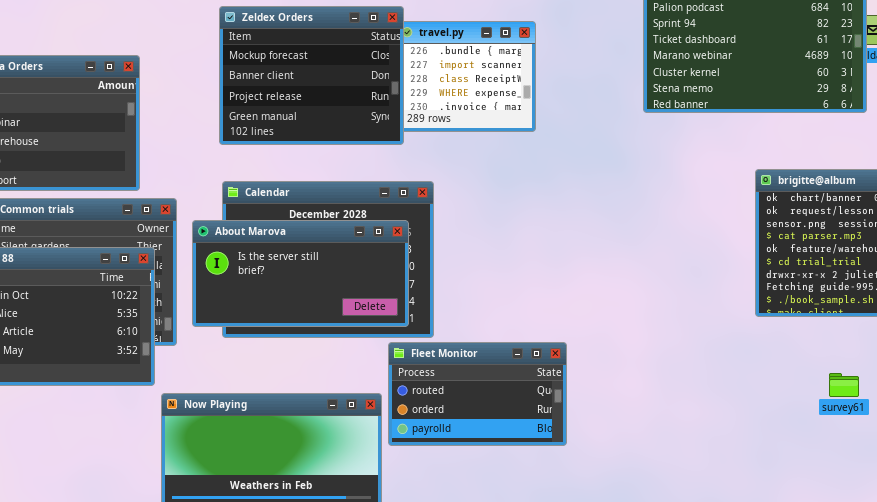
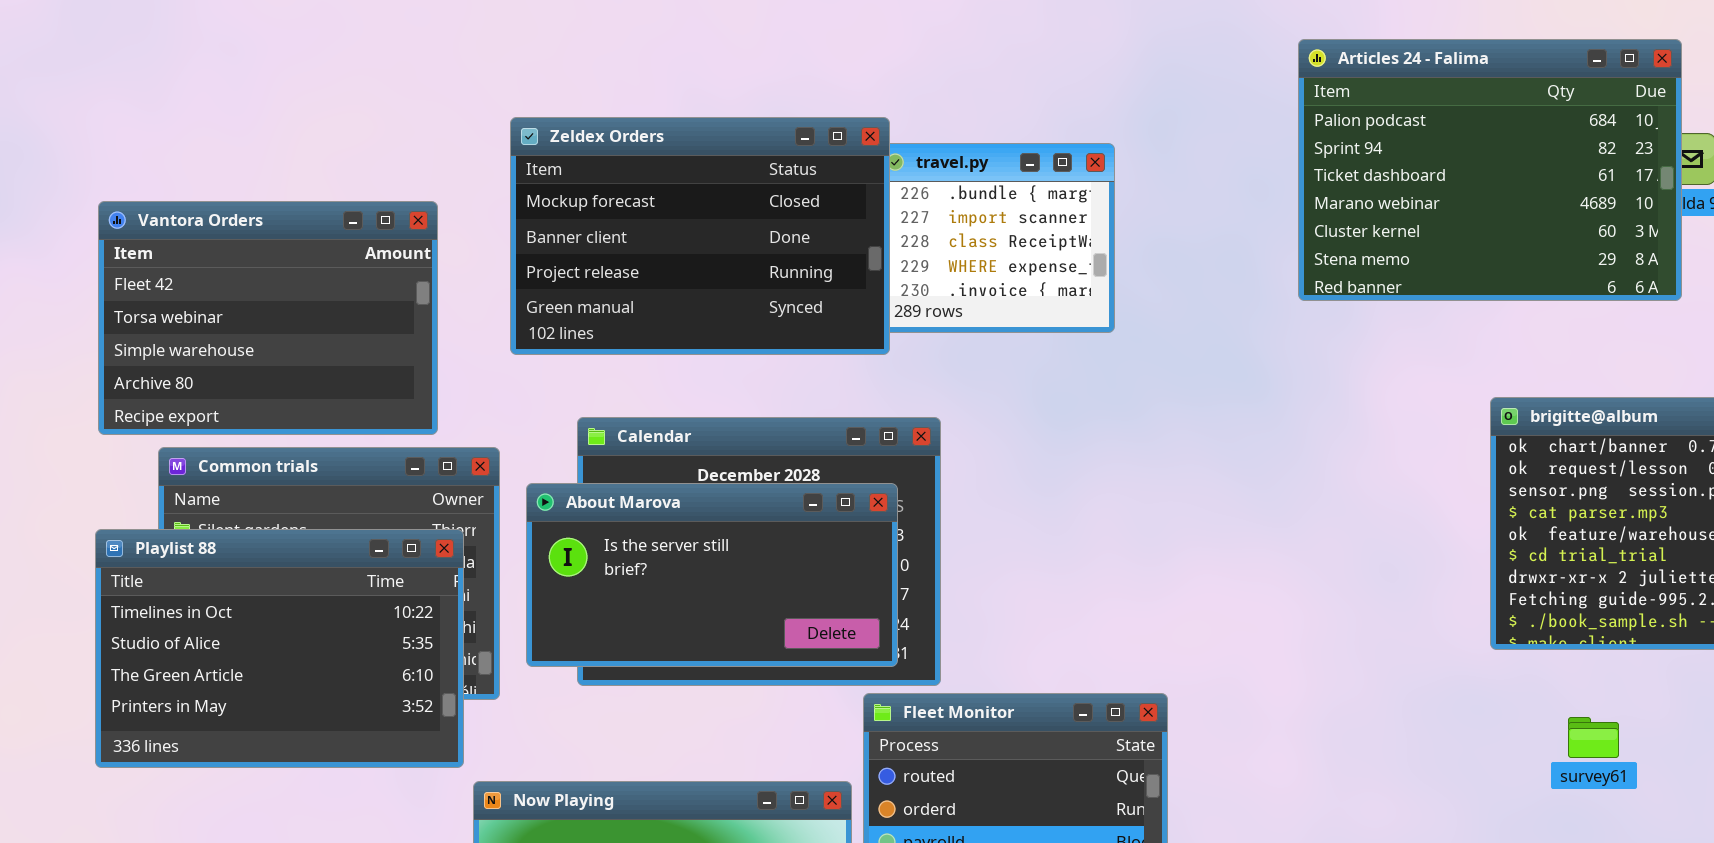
Zeldex Orders: [219,6,404,145] -> [510,117,890,355], resized
survey61: [829,373,859,397] -> [1568,717,1619,758], moved

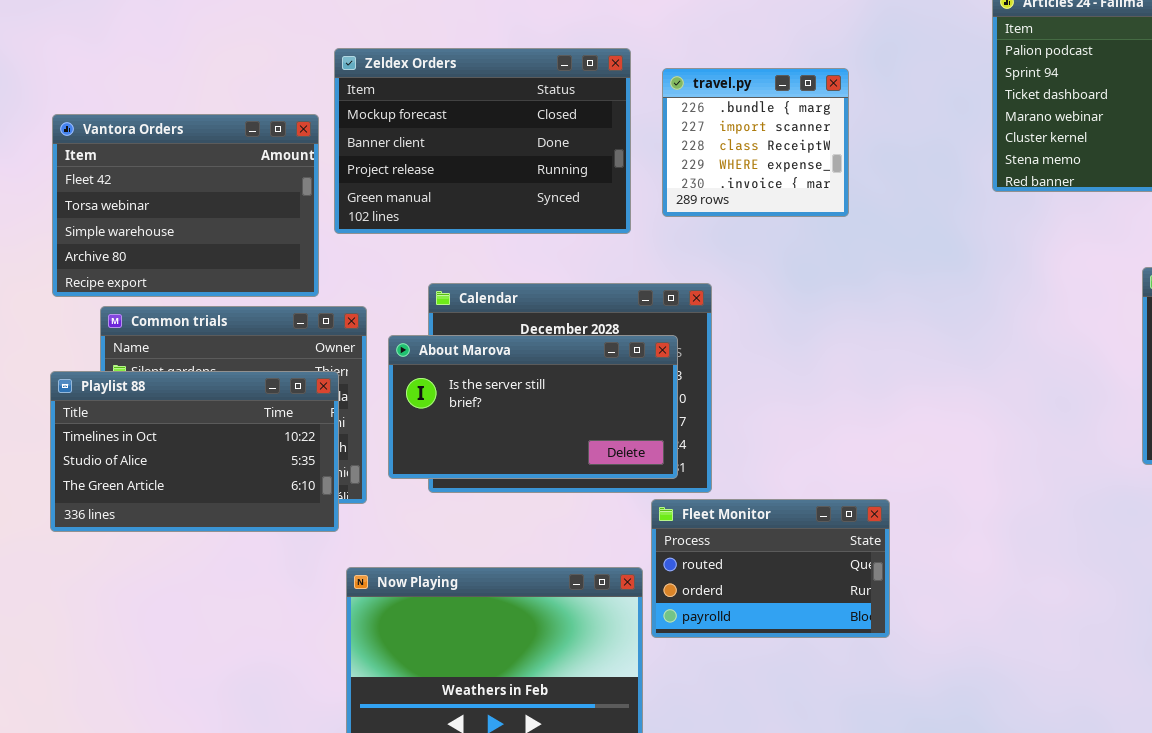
Zeldex Orders: [510,117,890,355] -> [334,48,631,234], moved
Playlist 88: [95,529,464,768] -> [50,371,339,532], resized

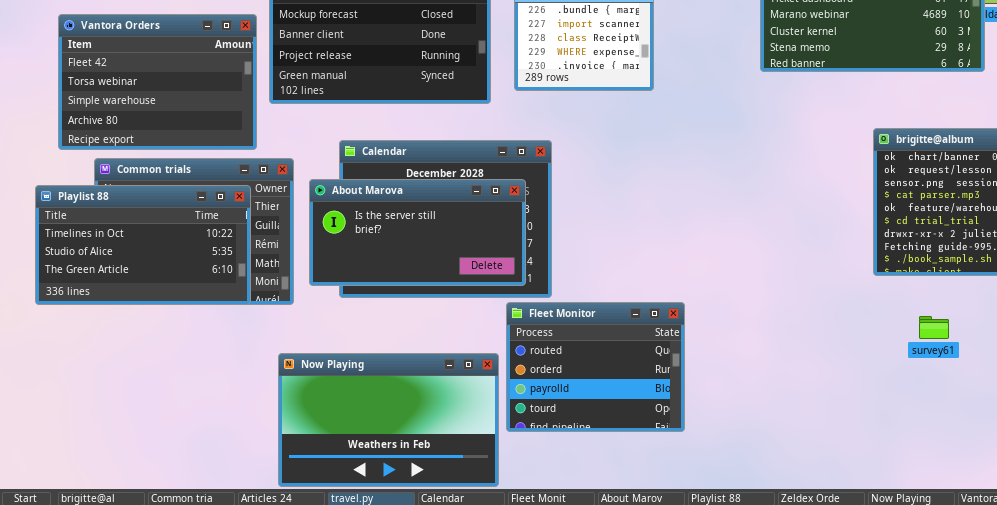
Playlist 88: [50,371,339,532] -> [35,185,251,305], moved
Fleet Monitor: [651,499,890,638] -> [506,302,685,432], resized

________________________________________

WHAT TO DO
Starting at the line that contains "Playlist 88: [50,371,339,532]", print every line through the end of the listing, word for word. Leave out all the rest.

OUTPUT OF THE TASK
Playlist 88: [50,371,339,532] -> [35,185,251,305], moved
Fleet Monitor: [651,499,890,638] -> [506,302,685,432], resized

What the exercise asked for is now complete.